◆ WHAT YOU HAVE TO DO: Copy each line in the data that includes the word "view".

◆ GIVEN DATA:

▶

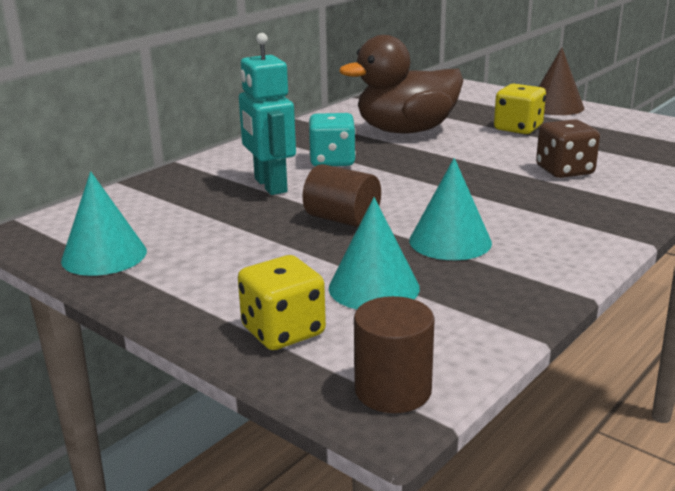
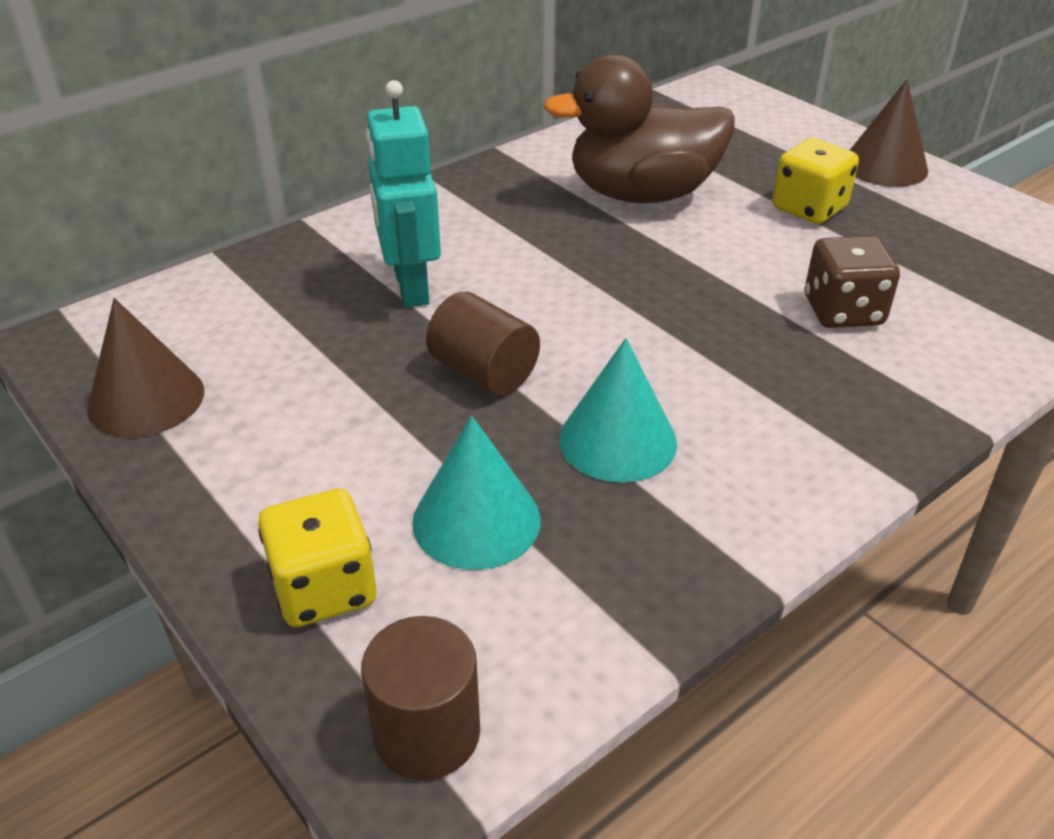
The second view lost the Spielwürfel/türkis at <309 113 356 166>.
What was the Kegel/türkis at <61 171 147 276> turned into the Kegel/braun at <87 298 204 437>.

◀
▶

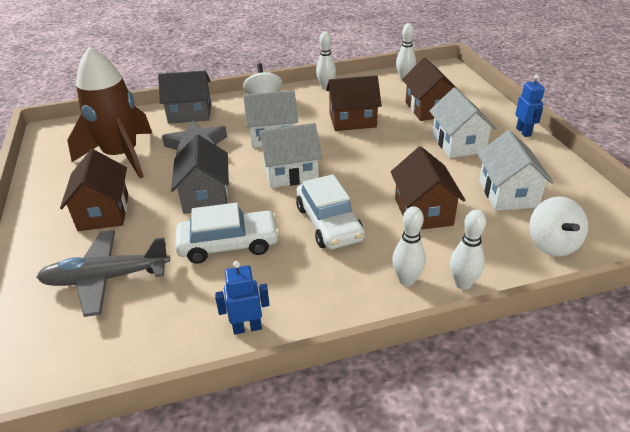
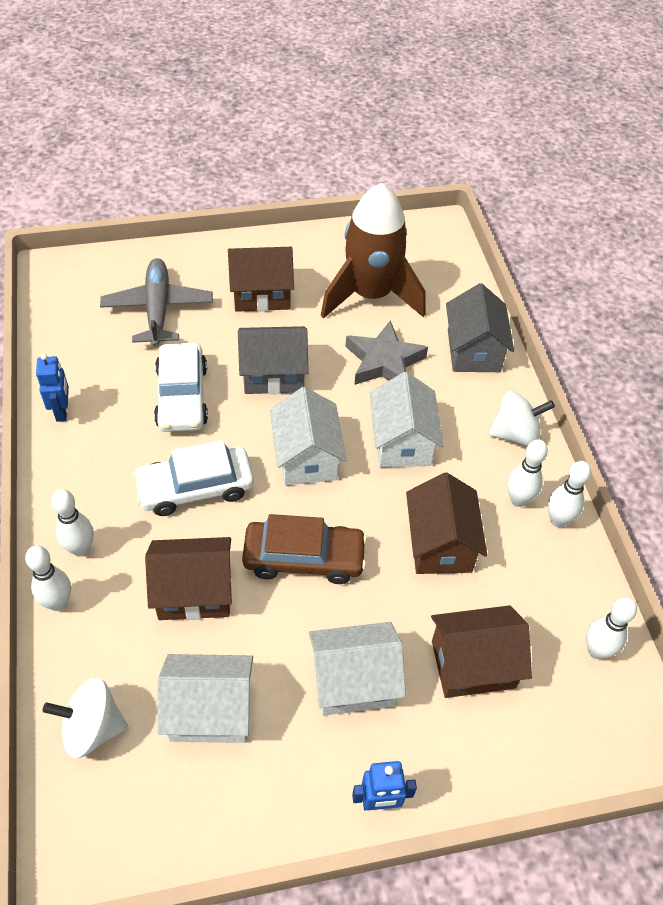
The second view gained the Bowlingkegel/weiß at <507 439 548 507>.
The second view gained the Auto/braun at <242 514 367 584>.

◀
▶

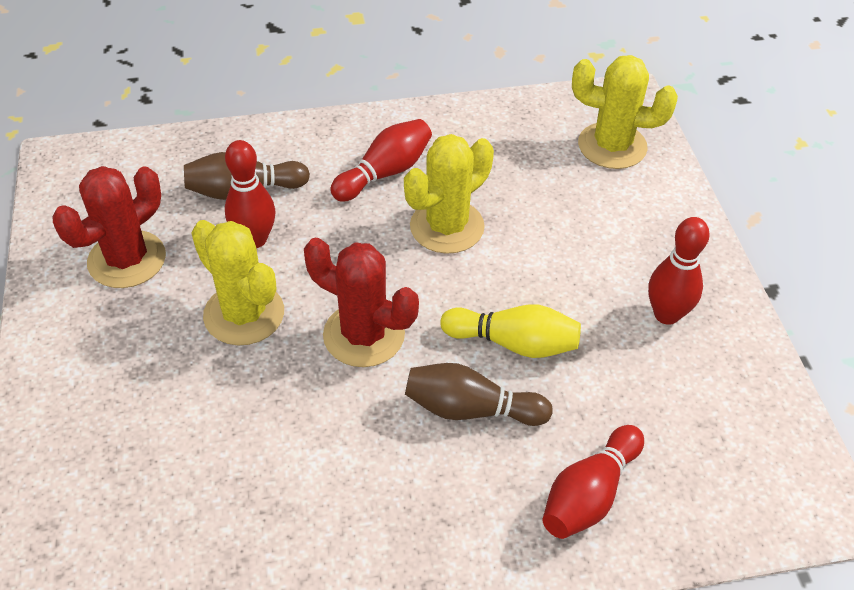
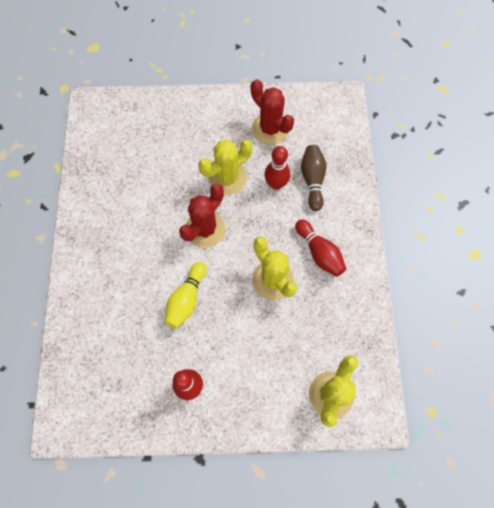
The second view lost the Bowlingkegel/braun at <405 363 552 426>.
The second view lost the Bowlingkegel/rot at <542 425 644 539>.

◀

◆ ANSWER BOX:
The second view lost the Spielwürfel/türkis at <309 113 356 166>.
The second view gained the Bowlingkegel/weiß at <507 439 548 507>.
The second view gained the Auto/braun at <242 514 367 584>.
The second view lost the Bowlingkegel/braun at <405 363 552 426>.
The second view lost the Bowlingkegel/rot at <542 425 644 539>.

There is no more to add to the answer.